Input data>
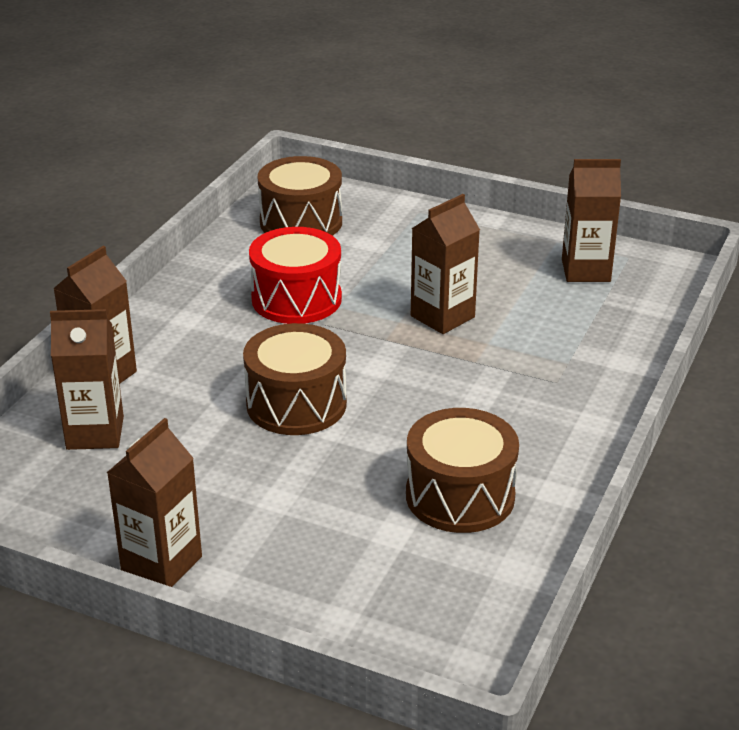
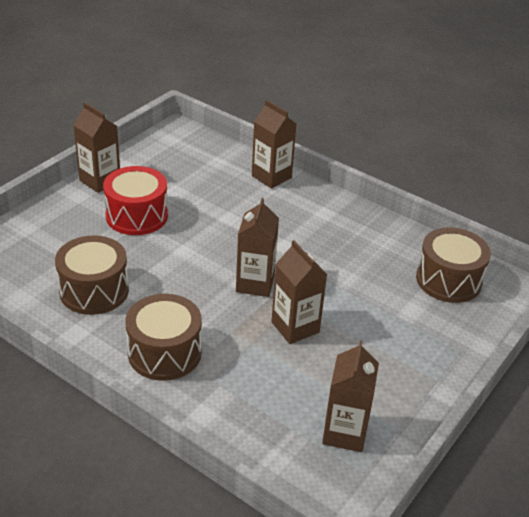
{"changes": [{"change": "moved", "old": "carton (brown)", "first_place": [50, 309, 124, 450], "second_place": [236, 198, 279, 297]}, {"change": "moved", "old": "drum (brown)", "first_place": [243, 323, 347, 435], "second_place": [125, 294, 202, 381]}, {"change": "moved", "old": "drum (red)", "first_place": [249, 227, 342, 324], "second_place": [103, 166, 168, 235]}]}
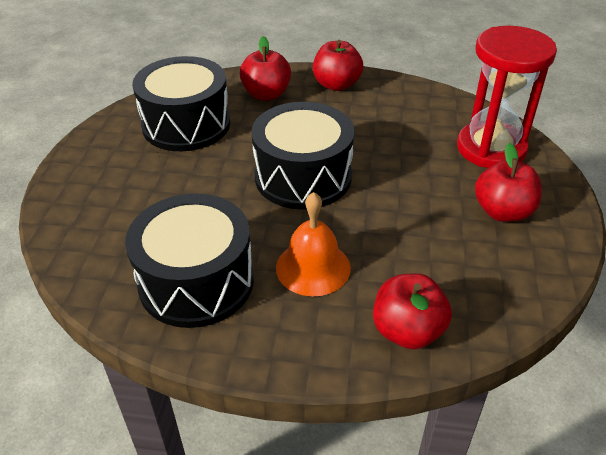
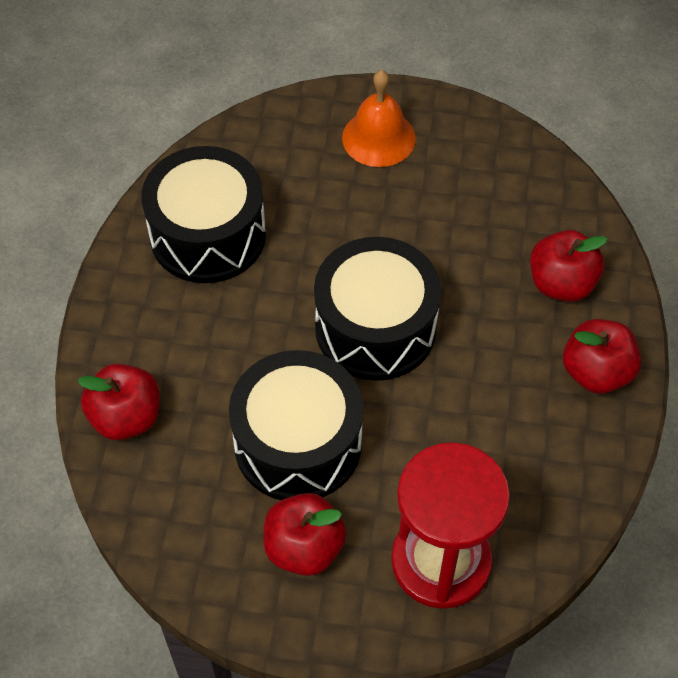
{"changes": [{"change": "moved", "old": "drum (black)", "first_place": [132, 56, 230, 151], "second_place": [229, 350, 363, 500]}, {"change": "moved", "old": "bell (orange)", "first_place": [276, 192, 351, 296], "second_place": [342, 70, 416, 167]}]}
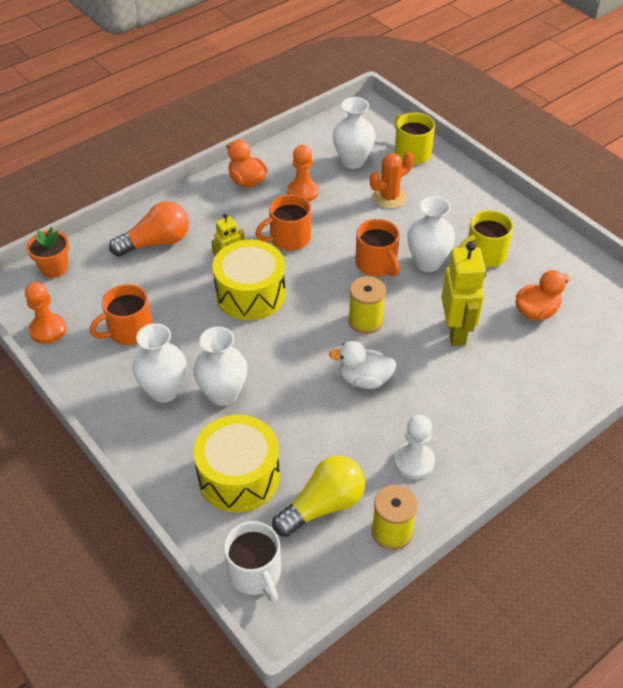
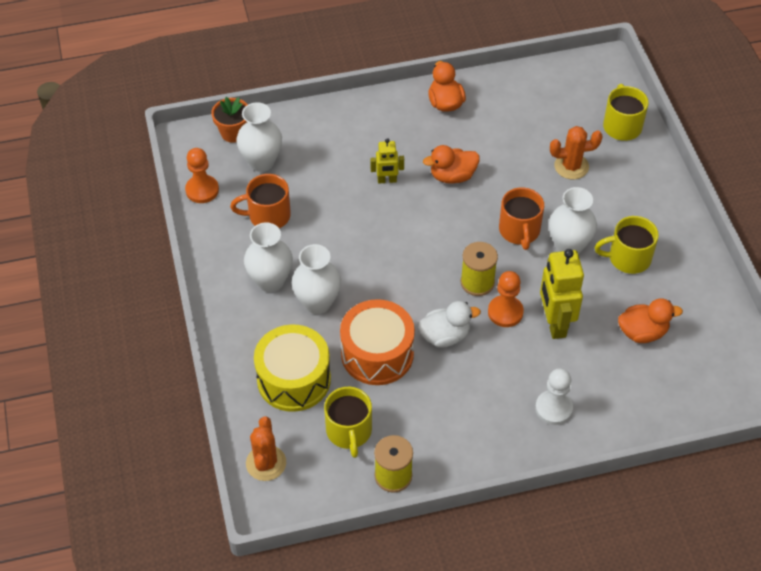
{"changes": [{"change": "removed", "old": "light bulb (orange)", "first_place": [109, 201, 189, 257]}, {"change": "removed", "old": "drum (yellow)", "first_place": [213, 240, 286, 320]}, {"change": "added", "new": "drum (orange)", "second_place": [340, 299, 415, 385]}, {"change": "moved", "old": "pawn (orange)", "first_place": [287, 145, 319, 202], "second_place": [488, 271, 524, 327]}, {"change": "moved", "old": "vase (white)", "first_place": [333, 97, 376, 169], "second_place": [236, 102, 282, 172]}, {"change": "moved", "old": "pawn (white)", "first_place": [394, 415, 435, 479], "second_place": [535, 368, 573, 425]}, {"change": "replaced", "old": "mug (white)", "new": "cactus (orange)", "first_place": [224, 521, 281, 603], "second_place": [246, 417, 286, 481]}, {"change": "replaced", "old": "mug (orange)", "new": "duck (orange)", "first_place": [255, 194, 311, 251], "second_place": [423, 145, 480, 184]}, {"change": "replaced", "old": "light bulb (yellow)", "new": "mug (yellow)", "first_place": [272, 456, 365, 537], "second_place": [324, 387, 372, 458]}, {"change": "turned", "old": "duck (white)", "first_place": [329, 341, 397, 389], "second_place": [418, 301, 481, 347], "degrees": 135}, {"change": "turned", "old": "robot (yellow)", "first_place": [441, 241, 486, 346], "second_place": [540, 249, 584, 339], "degrees": 150}]}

Task details> Skipping any images, write out all the data exactly.

Result for this task>
{"changes": [{"change": "moved", "old": "carton (brown)", "first_place": [50, 309, 124, 450], "second_place": [236, 198, 279, 297]}, {"change": "moved", "old": "drum (brown)", "first_place": [243, 323, 347, 435], "second_place": [125, 294, 202, 381]}, {"change": "moved", "old": "drum (red)", "first_place": [249, 227, 342, 324], "second_place": [103, 166, 168, 235]}]}
{"changes": [{"change": "moved", "old": "drum (black)", "first_place": [132, 56, 230, 151], "second_place": [229, 350, 363, 500]}, {"change": "moved", "old": "bell (orange)", "first_place": [276, 192, 351, 296], "second_place": [342, 70, 416, 167]}]}
{"changes": [{"change": "removed", "old": "light bulb (orange)", "first_place": [109, 201, 189, 257]}, {"change": "removed", "old": "drum (yellow)", "first_place": [213, 240, 286, 320]}, {"change": "added", "new": "drum (orange)", "second_place": [340, 299, 415, 385]}, {"change": "moved", "old": "pawn (orange)", "first_place": [287, 145, 319, 202], "second_place": [488, 271, 524, 327]}, {"change": "moved", "old": "vase (white)", "first_place": [333, 97, 376, 169], "second_place": [236, 102, 282, 172]}, {"change": "moved", "old": "pawn (white)", "first_place": [394, 415, 435, 479], "second_place": [535, 368, 573, 425]}, {"change": "replaced", "old": "mug (white)", "new": "cactus (orange)", "first_place": [224, 521, 281, 603], "second_place": [246, 417, 286, 481]}, {"change": "replaced", "old": "mug (orange)", "new": "duck (orange)", "first_place": [255, 194, 311, 251], "second_place": [423, 145, 480, 184]}, {"change": "replaced", "old": "light bulb (yellow)", "new": "mug (yellow)", "first_place": [272, 456, 365, 537], "second_place": [324, 387, 372, 458]}, {"change": "turned", "old": "duck (white)", "first_place": [329, 341, 397, 389], "second_place": [418, 301, 481, 347], "degrees": 135}, {"change": "turned", "old": "robot (yellow)", "first_place": [441, 241, 486, 346], "second_place": [540, 249, 584, 339], "degrees": 150}]}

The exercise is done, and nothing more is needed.